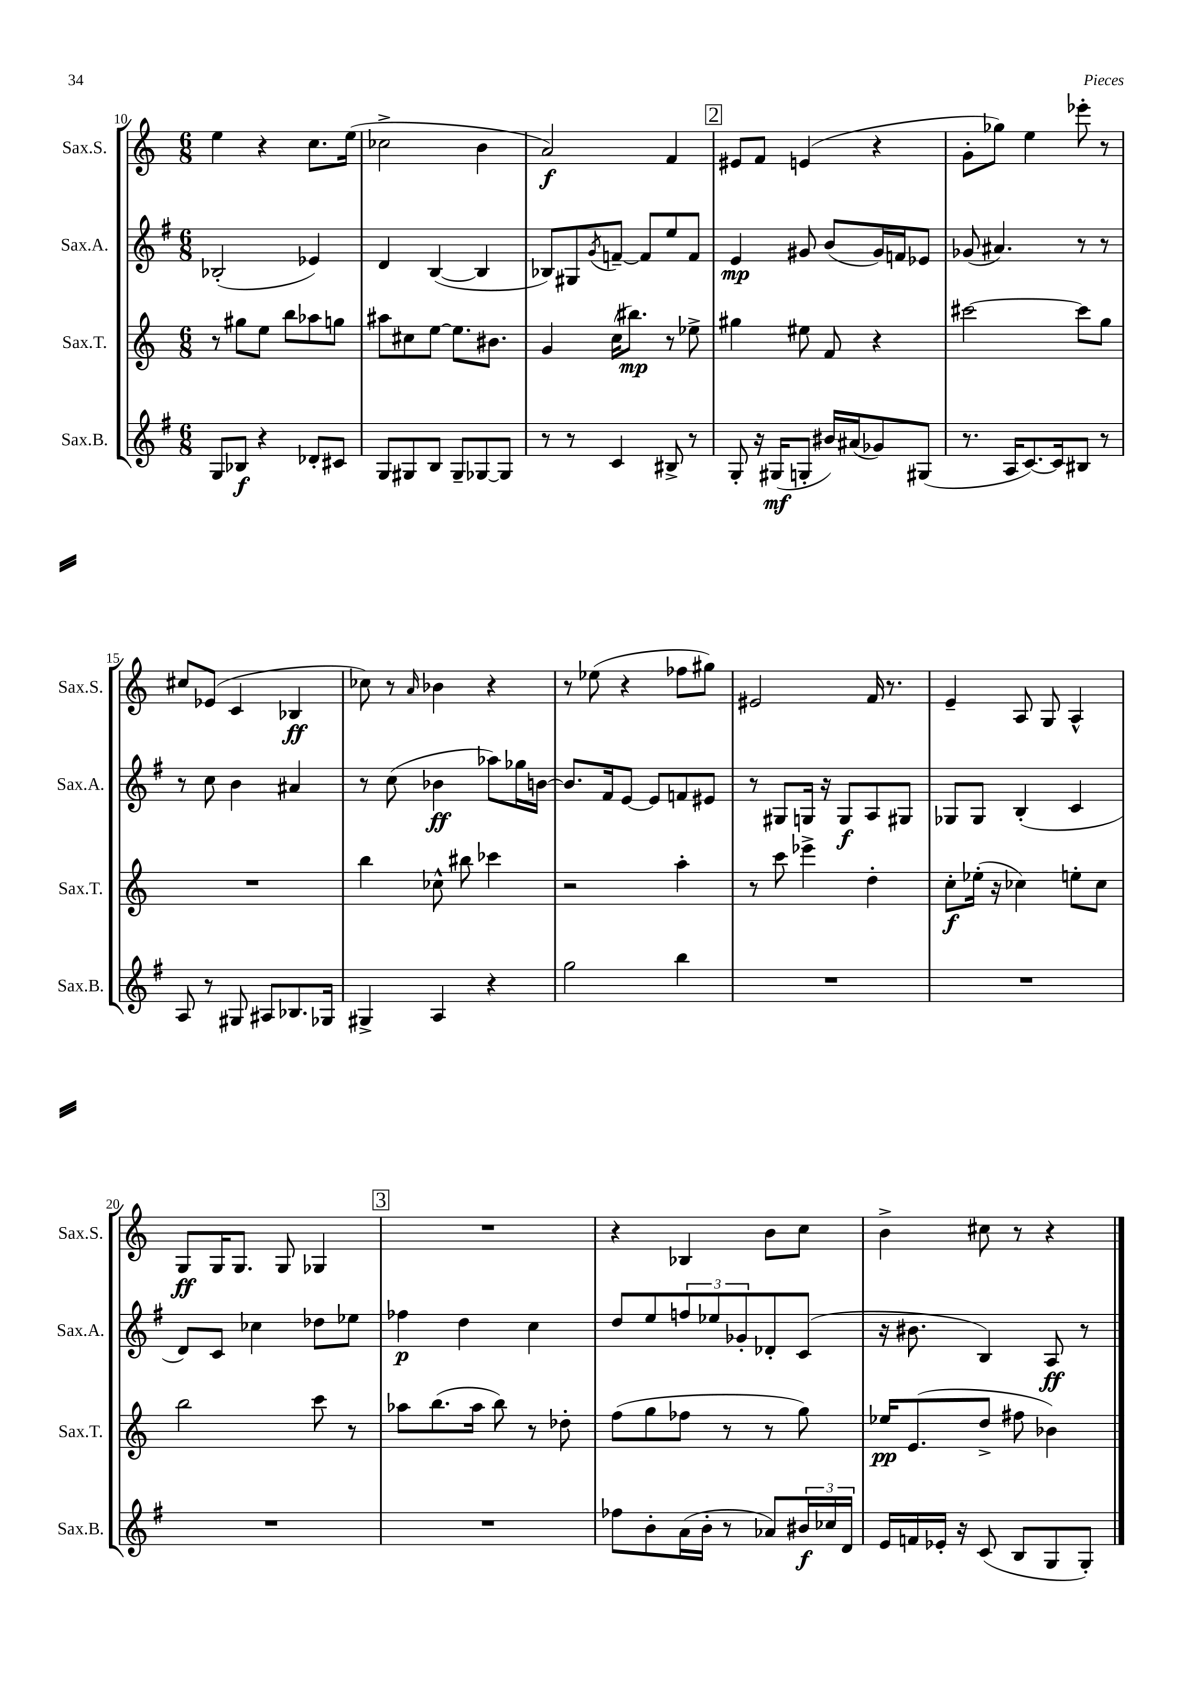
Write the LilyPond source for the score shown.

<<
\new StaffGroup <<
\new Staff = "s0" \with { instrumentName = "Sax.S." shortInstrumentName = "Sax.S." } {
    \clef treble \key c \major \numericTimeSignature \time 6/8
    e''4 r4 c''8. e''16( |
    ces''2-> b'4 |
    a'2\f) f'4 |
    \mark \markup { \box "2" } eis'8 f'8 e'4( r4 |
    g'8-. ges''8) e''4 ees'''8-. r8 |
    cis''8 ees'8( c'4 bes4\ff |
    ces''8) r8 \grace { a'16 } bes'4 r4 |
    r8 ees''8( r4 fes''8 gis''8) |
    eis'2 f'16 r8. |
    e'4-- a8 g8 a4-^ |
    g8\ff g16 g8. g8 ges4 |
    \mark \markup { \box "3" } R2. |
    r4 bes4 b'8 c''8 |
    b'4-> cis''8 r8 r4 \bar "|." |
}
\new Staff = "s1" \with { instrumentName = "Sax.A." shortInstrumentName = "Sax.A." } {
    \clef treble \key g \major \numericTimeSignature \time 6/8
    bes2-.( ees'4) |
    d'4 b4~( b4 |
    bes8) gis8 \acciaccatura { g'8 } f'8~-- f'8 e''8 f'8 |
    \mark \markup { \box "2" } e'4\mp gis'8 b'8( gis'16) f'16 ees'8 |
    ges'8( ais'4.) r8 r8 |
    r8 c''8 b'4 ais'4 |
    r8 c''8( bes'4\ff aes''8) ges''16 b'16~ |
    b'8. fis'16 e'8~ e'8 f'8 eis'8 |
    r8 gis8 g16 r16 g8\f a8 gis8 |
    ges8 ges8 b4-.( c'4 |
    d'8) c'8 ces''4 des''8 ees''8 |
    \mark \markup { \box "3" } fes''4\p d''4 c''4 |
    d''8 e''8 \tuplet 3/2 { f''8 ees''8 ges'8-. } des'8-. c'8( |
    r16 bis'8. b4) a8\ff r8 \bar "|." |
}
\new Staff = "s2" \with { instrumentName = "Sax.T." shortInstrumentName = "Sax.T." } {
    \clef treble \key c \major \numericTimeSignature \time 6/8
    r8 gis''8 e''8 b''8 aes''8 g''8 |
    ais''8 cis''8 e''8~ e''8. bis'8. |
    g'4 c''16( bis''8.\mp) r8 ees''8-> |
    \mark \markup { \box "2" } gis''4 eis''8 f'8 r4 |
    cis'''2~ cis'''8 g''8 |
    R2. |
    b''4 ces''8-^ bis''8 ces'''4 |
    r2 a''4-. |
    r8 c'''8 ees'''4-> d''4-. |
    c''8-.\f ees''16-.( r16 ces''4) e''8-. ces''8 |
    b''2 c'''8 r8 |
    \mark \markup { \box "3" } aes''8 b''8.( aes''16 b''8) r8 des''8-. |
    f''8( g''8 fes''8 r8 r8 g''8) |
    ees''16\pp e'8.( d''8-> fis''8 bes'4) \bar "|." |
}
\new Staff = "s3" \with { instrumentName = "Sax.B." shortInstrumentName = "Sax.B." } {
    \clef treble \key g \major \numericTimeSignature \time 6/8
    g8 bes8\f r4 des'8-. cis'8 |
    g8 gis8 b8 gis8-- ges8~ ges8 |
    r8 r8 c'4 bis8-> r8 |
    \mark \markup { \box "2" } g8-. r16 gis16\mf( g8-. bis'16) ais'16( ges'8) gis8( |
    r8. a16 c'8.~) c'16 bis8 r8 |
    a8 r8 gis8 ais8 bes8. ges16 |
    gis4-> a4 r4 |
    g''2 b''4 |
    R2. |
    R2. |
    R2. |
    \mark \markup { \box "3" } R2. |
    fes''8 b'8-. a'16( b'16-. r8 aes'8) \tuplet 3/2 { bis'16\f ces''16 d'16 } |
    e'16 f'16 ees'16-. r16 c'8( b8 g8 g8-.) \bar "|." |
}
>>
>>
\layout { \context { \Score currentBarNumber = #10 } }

::::

[Required task]:
Return each line in the records that contains the string "tuplet".

[Exercise response]:
    d''8 e''8 \tuplet 3/2 { f''8 ees''8 ges'8-. } des'8-. c'8( |
    fes''8 b'8-. a'16( b'16-. r8 aes'8) \tuplet 3/2 { bis'16\f ces''16 d'16 } |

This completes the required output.